Take the line that has "SONAR2 pin TRIG: B8 -> A7" and all the lines that come after it in the records, and write them out again exactly. Add no other line.

Edit tracking data:
──────

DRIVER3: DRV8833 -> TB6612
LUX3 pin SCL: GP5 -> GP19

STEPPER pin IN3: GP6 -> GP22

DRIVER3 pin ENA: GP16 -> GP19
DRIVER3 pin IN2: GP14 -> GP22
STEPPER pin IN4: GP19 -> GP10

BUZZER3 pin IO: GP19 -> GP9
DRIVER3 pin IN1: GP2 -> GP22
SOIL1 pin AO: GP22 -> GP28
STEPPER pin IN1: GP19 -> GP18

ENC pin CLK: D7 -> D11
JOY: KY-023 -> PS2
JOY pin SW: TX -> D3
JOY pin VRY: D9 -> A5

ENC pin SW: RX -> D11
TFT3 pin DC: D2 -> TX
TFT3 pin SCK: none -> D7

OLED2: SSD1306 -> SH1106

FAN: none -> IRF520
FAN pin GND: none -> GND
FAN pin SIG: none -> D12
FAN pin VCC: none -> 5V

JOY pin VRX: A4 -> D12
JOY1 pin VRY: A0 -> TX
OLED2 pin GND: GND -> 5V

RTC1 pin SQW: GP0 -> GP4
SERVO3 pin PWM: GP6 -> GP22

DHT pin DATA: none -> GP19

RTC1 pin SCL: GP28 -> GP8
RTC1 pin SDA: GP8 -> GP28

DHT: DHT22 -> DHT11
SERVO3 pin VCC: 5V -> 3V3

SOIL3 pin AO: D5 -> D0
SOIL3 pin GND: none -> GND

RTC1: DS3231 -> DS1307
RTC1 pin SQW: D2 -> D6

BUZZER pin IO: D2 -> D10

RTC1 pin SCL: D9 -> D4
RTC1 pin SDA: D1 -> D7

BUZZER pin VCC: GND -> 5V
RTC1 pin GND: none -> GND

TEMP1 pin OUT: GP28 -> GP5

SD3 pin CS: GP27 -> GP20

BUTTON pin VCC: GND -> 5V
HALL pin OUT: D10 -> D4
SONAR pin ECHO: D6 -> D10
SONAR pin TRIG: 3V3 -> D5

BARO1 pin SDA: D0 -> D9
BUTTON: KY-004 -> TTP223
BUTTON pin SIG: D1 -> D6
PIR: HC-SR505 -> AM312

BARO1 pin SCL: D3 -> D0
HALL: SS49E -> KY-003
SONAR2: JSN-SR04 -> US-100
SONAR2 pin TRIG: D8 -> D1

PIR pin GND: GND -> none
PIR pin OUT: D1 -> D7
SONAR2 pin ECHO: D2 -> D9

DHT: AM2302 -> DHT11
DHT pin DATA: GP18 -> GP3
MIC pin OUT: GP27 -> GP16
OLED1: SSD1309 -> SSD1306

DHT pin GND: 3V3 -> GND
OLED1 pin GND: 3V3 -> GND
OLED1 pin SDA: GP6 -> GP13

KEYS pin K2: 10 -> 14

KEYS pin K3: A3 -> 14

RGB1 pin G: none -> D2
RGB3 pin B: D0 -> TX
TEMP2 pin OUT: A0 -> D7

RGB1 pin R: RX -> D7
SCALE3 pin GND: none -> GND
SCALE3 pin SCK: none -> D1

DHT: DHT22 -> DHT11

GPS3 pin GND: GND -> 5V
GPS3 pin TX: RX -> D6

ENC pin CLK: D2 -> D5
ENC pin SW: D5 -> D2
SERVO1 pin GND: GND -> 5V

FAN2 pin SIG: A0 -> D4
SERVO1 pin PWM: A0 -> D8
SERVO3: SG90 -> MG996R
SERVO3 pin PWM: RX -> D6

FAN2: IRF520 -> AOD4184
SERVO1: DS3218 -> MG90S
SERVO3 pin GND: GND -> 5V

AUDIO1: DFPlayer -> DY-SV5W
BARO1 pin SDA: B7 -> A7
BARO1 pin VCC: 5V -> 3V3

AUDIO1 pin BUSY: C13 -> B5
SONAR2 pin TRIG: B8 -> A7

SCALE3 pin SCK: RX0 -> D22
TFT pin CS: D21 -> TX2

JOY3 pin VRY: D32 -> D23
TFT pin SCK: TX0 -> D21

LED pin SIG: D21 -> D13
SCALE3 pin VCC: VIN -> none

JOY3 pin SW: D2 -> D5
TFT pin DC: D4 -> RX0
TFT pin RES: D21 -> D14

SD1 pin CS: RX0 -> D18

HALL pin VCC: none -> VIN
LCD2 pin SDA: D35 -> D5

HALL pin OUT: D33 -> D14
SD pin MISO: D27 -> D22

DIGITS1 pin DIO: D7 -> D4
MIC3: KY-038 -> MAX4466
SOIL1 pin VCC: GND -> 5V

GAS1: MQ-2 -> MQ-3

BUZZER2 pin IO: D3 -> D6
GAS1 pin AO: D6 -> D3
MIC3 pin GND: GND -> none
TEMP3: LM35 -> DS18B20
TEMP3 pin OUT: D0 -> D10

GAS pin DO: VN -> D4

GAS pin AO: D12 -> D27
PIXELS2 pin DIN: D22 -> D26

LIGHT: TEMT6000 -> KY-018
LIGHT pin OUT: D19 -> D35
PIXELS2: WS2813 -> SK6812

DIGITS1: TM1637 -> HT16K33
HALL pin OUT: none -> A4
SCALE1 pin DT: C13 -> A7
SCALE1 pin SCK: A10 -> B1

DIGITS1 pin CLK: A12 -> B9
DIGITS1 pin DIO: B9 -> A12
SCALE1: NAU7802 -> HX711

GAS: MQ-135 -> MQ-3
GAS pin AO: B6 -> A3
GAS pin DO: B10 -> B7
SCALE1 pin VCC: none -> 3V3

──────

(Solution to this task):
SONAR2 pin TRIG: B8 -> A7

SCALE3 pin SCK: RX0 -> D22
TFT pin CS: D21 -> TX2

JOY3 pin VRY: D32 -> D23
TFT pin SCK: TX0 -> D21

LED pin SIG: D21 -> D13
SCALE3 pin VCC: VIN -> none

JOY3 pin SW: D2 -> D5
TFT pin DC: D4 -> RX0
TFT pin RES: D21 -> D14

SD1 pin CS: RX0 -> D18

HALL pin VCC: none -> VIN
LCD2 pin SDA: D35 -> D5

HALL pin OUT: D33 -> D14
SD pin MISO: D27 -> D22

DIGITS1 pin DIO: D7 -> D4
MIC3: KY-038 -> MAX4466
SOIL1 pin VCC: GND -> 5V

GAS1: MQ-2 -> MQ-3

BUZZER2 pin IO: D3 -> D6
GAS1 pin AO: D6 -> D3
MIC3 pin GND: GND -> none
TEMP3: LM35 -> DS18B20
TEMP3 pin OUT: D0 -> D10

GAS pin DO: VN -> D4

GAS pin AO: D12 -> D27
PIXELS2 pin DIN: D22 -> D26

LIGHT: TEMT6000 -> KY-018
LIGHT pin OUT: D19 -> D35
PIXELS2: WS2813 -> SK6812

DIGITS1: TM1637 -> HT16K33
HALL pin OUT: none -> A4
SCALE1 pin DT: C13 -> A7
SCALE1 pin SCK: A10 -> B1

DIGITS1 pin CLK: A12 -> B9
DIGITS1 pin DIO: B9 -> A12
SCALE1: NAU7802 -> HX711

GAS: MQ-135 -> MQ-3
GAS pin AO: B6 -> A3
GAS pin DO: B10 -> B7
SCALE1 pin VCC: none -> 3V3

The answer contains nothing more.